** What needs to be done **
Would you please transcribe, exactly as written, the lines of the entries below starting at the one that holds "P1 pin 2: N9 -> N8" and ending at the one that holds "U101 pin XOUT: none -> RESET", both included?

Source data
════════
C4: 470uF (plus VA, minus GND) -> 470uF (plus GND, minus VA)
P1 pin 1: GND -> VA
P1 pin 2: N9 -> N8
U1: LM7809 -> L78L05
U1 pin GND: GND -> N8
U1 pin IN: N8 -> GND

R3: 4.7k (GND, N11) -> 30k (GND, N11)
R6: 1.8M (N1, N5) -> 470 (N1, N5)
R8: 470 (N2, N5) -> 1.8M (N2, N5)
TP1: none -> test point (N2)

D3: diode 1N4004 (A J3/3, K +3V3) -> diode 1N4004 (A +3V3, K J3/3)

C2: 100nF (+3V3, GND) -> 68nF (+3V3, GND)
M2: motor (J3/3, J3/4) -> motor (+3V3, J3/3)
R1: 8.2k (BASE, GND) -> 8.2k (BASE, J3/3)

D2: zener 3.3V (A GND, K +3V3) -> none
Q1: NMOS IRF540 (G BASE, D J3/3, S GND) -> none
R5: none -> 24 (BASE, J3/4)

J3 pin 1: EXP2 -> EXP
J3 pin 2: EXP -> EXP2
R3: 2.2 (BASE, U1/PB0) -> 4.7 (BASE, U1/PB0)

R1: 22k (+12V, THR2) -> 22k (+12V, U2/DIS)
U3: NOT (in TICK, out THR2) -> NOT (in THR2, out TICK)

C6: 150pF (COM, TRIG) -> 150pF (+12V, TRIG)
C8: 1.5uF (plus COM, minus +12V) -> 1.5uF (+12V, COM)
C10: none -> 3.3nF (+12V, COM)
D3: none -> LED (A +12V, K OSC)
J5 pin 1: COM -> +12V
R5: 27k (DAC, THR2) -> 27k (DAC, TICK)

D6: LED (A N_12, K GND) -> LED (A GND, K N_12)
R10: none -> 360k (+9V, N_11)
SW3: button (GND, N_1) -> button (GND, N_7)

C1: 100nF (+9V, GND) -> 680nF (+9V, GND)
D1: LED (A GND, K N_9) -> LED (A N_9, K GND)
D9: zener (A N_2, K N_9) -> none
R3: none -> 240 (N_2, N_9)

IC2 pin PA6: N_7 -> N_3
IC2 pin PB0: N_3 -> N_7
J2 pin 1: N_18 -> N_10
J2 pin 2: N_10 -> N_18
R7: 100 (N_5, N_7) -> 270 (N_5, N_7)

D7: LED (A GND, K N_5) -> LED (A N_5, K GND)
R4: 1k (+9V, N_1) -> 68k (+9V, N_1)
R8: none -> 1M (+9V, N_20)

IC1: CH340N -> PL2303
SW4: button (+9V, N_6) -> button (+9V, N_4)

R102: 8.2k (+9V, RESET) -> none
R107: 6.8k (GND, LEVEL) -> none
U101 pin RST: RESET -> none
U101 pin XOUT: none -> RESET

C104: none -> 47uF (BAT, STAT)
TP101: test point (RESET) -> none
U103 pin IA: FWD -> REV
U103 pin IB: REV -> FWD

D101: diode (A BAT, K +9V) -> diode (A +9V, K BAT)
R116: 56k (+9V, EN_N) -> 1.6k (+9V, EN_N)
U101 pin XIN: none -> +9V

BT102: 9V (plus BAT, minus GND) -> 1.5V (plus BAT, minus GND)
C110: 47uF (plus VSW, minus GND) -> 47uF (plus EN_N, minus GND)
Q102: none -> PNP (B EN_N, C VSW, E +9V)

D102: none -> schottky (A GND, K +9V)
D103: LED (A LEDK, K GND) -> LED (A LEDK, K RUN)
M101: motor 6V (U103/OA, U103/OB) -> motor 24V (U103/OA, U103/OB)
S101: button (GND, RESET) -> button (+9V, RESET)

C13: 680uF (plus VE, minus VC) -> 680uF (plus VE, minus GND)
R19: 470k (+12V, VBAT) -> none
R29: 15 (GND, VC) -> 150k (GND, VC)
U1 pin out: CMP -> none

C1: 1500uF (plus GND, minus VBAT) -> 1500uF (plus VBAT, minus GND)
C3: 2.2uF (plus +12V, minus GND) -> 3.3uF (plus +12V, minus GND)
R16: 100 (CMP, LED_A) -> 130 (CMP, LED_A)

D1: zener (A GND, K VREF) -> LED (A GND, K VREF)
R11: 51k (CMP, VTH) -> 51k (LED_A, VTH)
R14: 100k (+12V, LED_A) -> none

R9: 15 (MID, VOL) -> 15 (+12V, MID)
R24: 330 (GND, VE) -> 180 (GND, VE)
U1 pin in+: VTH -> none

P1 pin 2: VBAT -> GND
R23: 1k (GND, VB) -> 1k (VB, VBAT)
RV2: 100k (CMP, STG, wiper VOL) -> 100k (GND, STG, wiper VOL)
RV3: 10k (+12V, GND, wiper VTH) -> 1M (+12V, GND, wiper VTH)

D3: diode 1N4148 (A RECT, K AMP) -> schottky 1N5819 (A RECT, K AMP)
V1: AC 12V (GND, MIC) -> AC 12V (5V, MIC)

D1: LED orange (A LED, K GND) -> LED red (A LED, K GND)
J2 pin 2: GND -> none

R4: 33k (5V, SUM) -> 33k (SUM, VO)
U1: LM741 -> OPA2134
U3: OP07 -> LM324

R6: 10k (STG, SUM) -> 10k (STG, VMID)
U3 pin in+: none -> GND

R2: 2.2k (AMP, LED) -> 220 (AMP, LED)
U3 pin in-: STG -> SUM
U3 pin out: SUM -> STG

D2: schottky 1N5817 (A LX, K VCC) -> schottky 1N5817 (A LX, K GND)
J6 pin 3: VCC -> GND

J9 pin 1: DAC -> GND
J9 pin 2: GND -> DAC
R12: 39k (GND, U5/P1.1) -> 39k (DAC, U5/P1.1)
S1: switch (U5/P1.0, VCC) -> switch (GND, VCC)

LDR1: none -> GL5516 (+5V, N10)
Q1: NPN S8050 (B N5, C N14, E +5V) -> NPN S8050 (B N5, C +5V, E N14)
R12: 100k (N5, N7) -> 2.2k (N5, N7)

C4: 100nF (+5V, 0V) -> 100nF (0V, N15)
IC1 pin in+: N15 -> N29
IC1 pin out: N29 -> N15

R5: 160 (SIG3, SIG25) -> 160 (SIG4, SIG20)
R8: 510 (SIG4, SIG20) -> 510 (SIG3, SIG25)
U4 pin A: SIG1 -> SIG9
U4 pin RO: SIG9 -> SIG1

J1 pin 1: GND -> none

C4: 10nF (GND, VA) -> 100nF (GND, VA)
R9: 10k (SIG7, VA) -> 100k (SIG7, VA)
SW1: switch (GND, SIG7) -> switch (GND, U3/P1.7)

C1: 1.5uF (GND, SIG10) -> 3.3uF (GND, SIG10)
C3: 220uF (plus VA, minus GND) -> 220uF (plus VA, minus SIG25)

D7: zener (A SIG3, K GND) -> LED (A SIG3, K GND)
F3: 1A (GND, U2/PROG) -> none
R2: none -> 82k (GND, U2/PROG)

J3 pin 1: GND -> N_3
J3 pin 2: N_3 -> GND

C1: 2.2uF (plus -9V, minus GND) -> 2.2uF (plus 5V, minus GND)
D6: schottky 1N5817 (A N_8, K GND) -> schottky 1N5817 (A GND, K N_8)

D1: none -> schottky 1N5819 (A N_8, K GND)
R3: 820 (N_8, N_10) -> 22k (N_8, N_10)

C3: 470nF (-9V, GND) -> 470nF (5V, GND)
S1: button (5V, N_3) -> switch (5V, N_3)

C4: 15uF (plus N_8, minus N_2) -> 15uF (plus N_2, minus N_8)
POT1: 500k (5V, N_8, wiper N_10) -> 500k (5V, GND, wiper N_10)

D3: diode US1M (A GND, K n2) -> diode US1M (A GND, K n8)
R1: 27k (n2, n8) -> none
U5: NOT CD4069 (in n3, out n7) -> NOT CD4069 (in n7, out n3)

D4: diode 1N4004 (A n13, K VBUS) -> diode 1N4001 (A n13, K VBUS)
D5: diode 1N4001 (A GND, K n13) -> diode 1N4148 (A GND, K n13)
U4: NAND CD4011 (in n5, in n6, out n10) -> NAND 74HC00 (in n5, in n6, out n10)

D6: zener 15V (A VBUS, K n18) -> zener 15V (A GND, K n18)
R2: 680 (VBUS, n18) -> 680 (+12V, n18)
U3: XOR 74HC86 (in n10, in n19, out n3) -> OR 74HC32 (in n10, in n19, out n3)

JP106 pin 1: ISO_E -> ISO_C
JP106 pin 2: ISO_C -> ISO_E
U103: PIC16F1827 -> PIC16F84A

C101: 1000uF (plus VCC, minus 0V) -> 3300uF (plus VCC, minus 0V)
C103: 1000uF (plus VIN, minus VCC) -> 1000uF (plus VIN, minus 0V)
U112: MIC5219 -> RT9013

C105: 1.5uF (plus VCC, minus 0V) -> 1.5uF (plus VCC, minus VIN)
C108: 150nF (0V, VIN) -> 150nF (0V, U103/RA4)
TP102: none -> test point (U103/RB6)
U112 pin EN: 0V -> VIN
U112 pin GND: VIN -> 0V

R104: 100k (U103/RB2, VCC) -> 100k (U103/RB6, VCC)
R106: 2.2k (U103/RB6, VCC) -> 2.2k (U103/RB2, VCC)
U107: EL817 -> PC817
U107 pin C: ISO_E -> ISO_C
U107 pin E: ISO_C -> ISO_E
════════
** Your response **
P1 pin 2: N9 -> N8
U1: LM7809 -> L78L05
U1 pin GND: GND -> N8
U1 pin IN: N8 -> GND

R3: 4.7k (GND, N11) -> 30k (GND, N11)
R6: 1.8M (N1, N5) -> 470 (N1, N5)
R8: 470 (N2, N5) -> 1.8M (N2, N5)
TP1: none -> test point (N2)

D3: diode 1N4004 (A J3/3, K +3V3) -> diode 1N4004 (A +3V3, K J3/3)

C2: 100nF (+3V3, GND) -> 68nF (+3V3, GND)
M2: motor (J3/3, J3/4) -> motor (+3V3, J3/3)
R1: 8.2k (BASE, GND) -> 8.2k (BASE, J3/3)

D2: zener 3.3V (A GND, K +3V3) -> none
Q1: NMOS IRF540 (G BASE, D J3/3, S GND) -> none
R5: none -> 24 (BASE, J3/4)

J3 pin 1: EXP2 -> EXP
J3 pin 2: EXP -> EXP2
R3: 2.2 (BASE, U1/PB0) -> 4.7 (BASE, U1/PB0)

R1: 22k (+12V, THR2) -> 22k (+12V, U2/DIS)
U3: NOT (in TICK, out THR2) -> NOT (in THR2, out TICK)

C6: 150pF (COM, TRIG) -> 150pF (+12V, TRIG)
C8: 1.5uF (plus COM, minus +12V) -> 1.5uF (+12V, COM)
C10: none -> 3.3nF (+12V, COM)
D3: none -> LED (A +12V, K OSC)
J5 pin 1: COM -> +12V
R5: 27k (DAC, THR2) -> 27k (DAC, TICK)

D6: LED (A N_12, K GND) -> LED (A GND, K N_12)
R10: none -> 360k (+9V, N_11)
SW3: button (GND, N_1) -> button (GND, N_7)

C1: 100nF (+9V, GND) -> 680nF (+9V, GND)
D1: LED (A GND, K N_9) -> LED (A N_9, K GND)
D9: zener (A N_2, K N_9) -> none
R3: none -> 240 (N_2, N_9)

IC2 pin PA6: N_7 -> N_3
IC2 pin PB0: N_3 -> N_7
J2 pin 1: N_18 -> N_10
J2 pin 2: N_10 -> N_18
R7: 100 (N_5, N_7) -> 270 (N_5, N_7)

D7: LED (A GND, K N_5) -> LED (A N_5, K GND)
R4: 1k (+9V, N_1) -> 68k (+9V, N_1)
R8: none -> 1M (+9V, N_20)

IC1: CH340N -> PL2303
SW4: button (+9V, N_6) -> button (+9V, N_4)

R102: 8.2k (+9V, RESET) -> none
R107: 6.8k (GND, LEVEL) -> none
U101 pin RST: RESET -> none
U101 pin XOUT: none -> RESET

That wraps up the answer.